Take each line of the material that includes "MATRIX" and copy it.

━━━━━ Data extracts

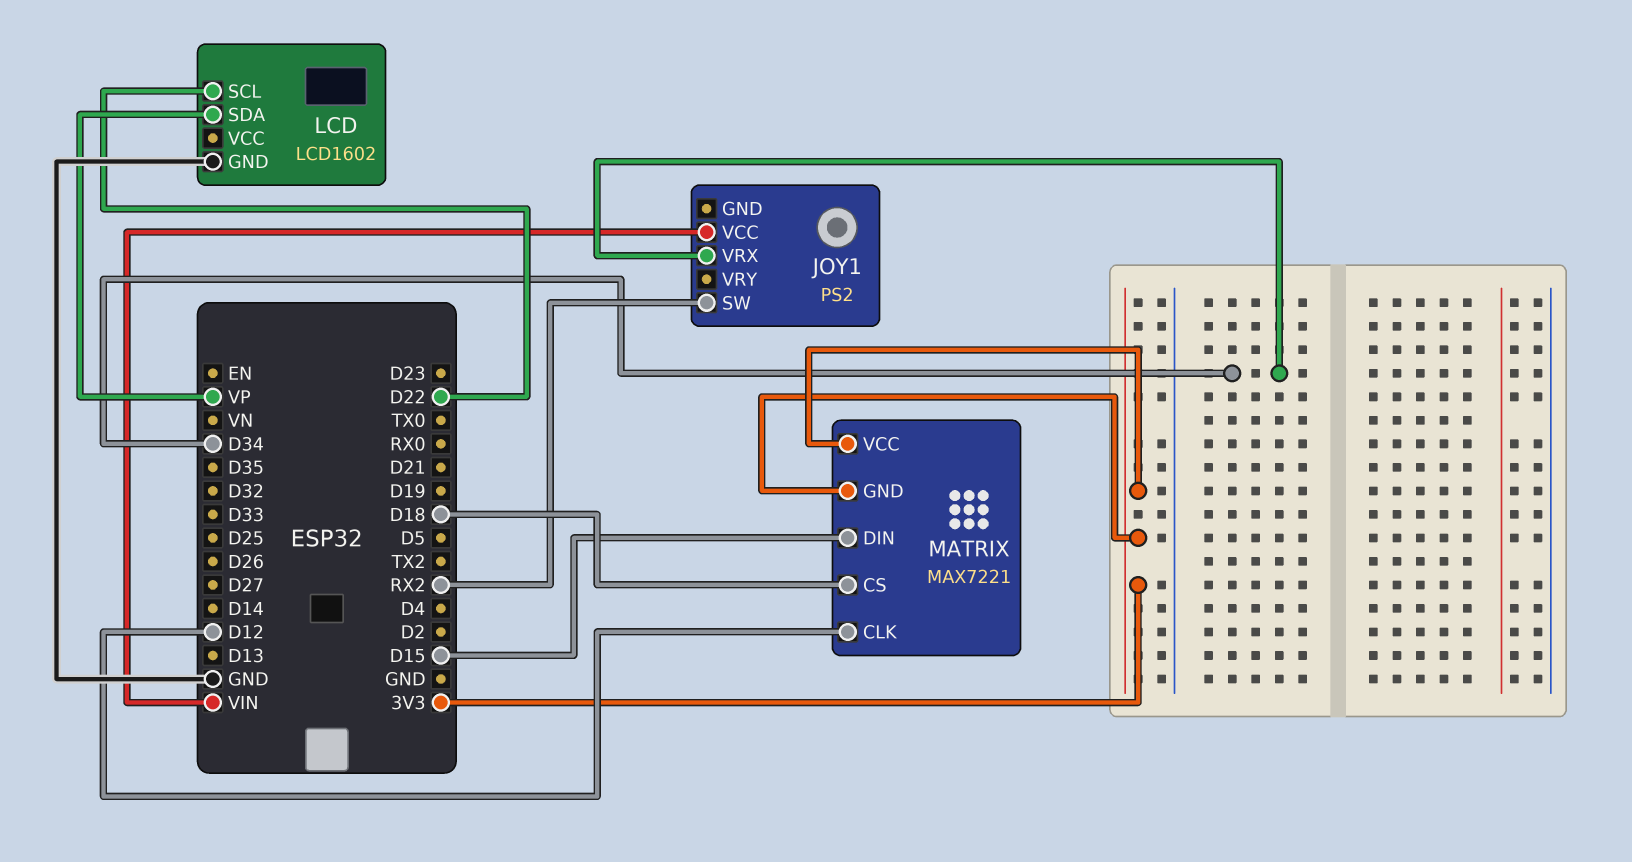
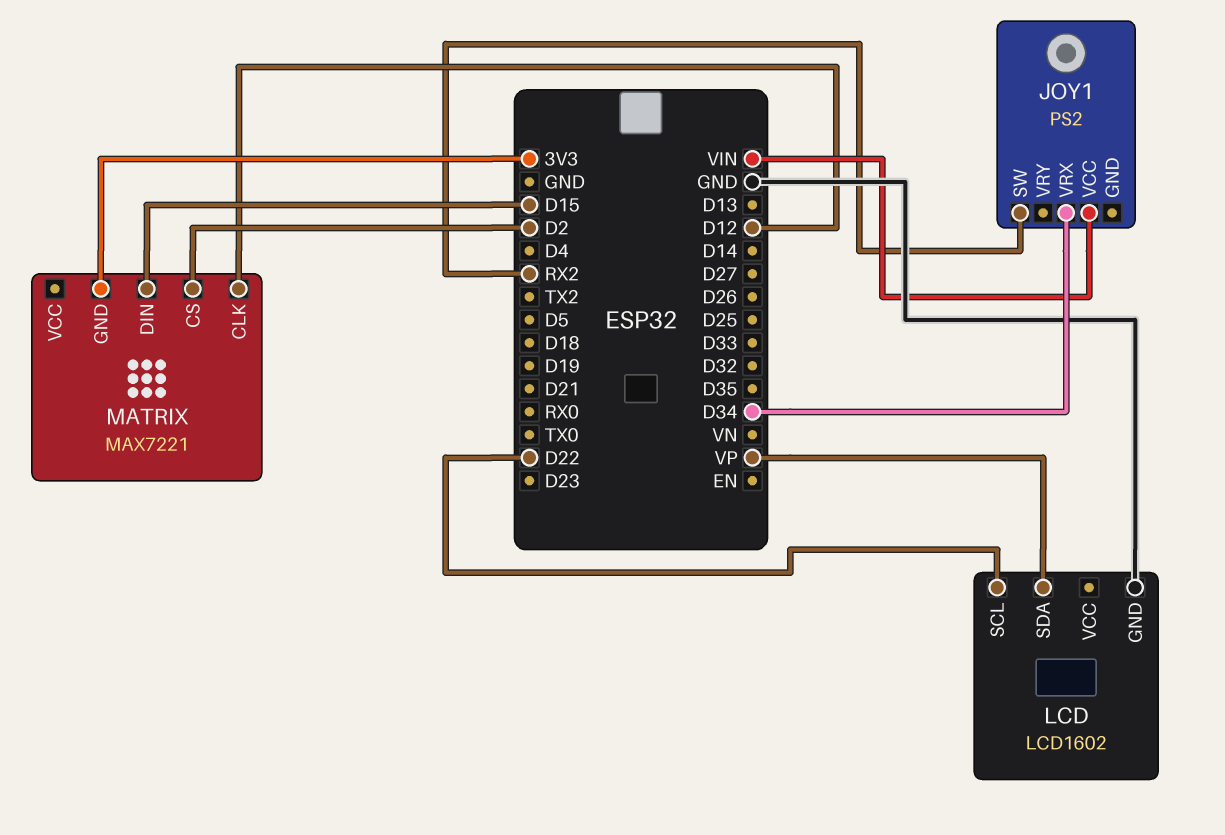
MATRIX pin CS: D18 -> D2
MATRIX pin VCC: 3V3 -> none

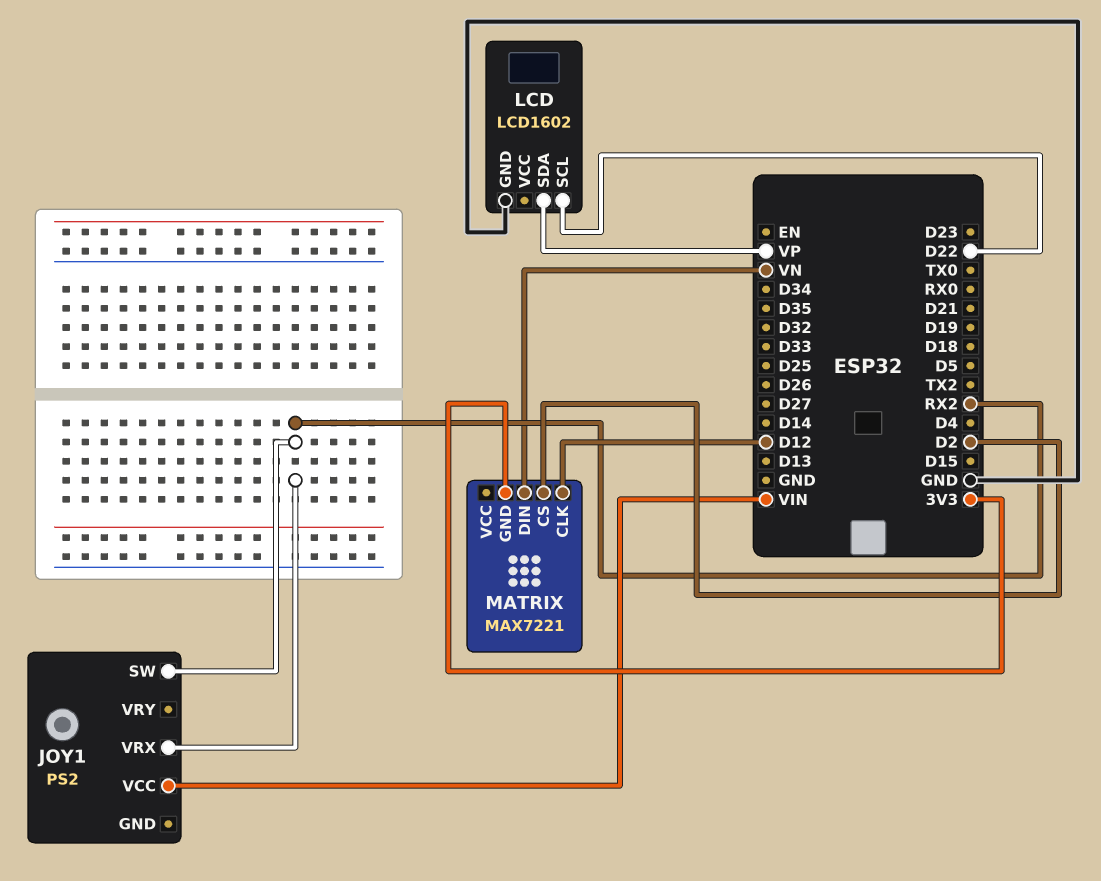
JOY1 pin VRX: D34 -> RX2
MATRIX pin DIN: D15 -> VN

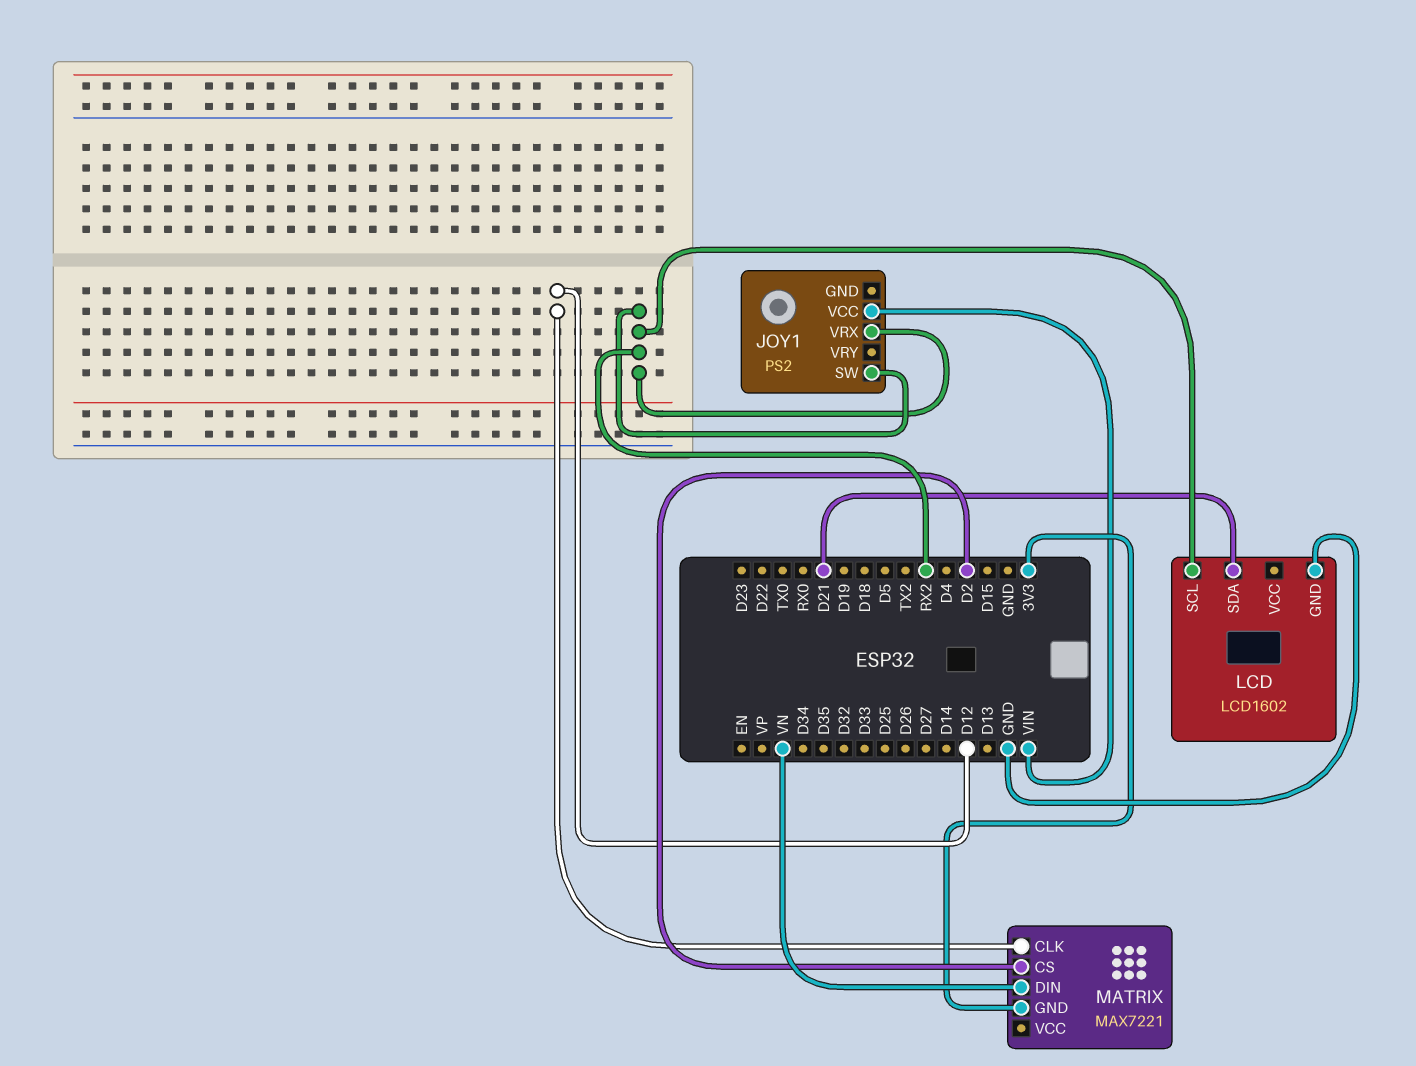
LCD pin SCL: D22 -> RX2
LCD pin SDA: VP -> D21

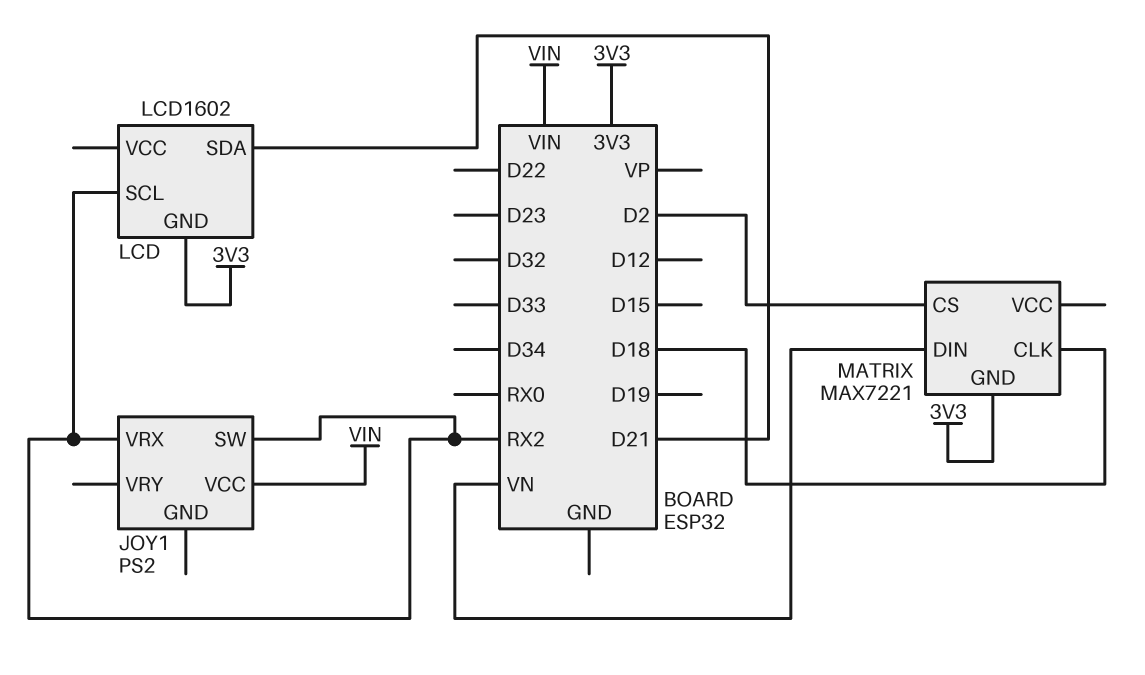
LCD pin GND: GND -> 3V3
MATRIX pin CLK: D12 -> D18

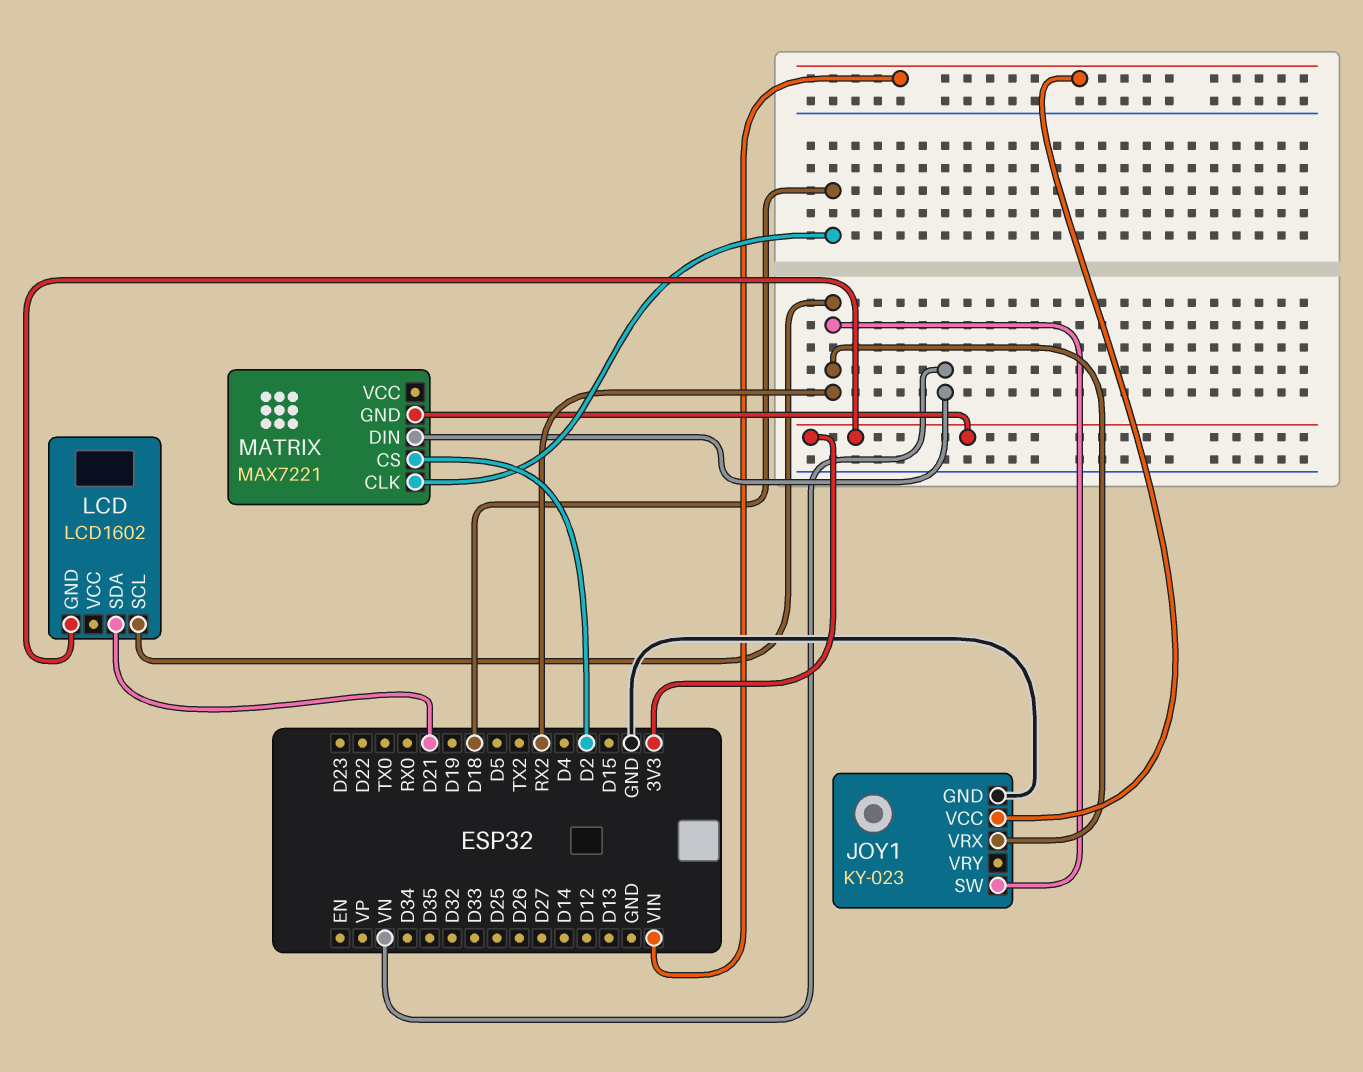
JOY1: PS2 -> KY-023
JOY1 pin GND: none -> GND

━━━━━━━━━━

### Answer space
MATRIX pin CS: D18 -> D2
MATRIX pin VCC: 3V3 -> none
MATRIX pin DIN: D15 -> VN
MATRIX pin CLK: D12 -> D18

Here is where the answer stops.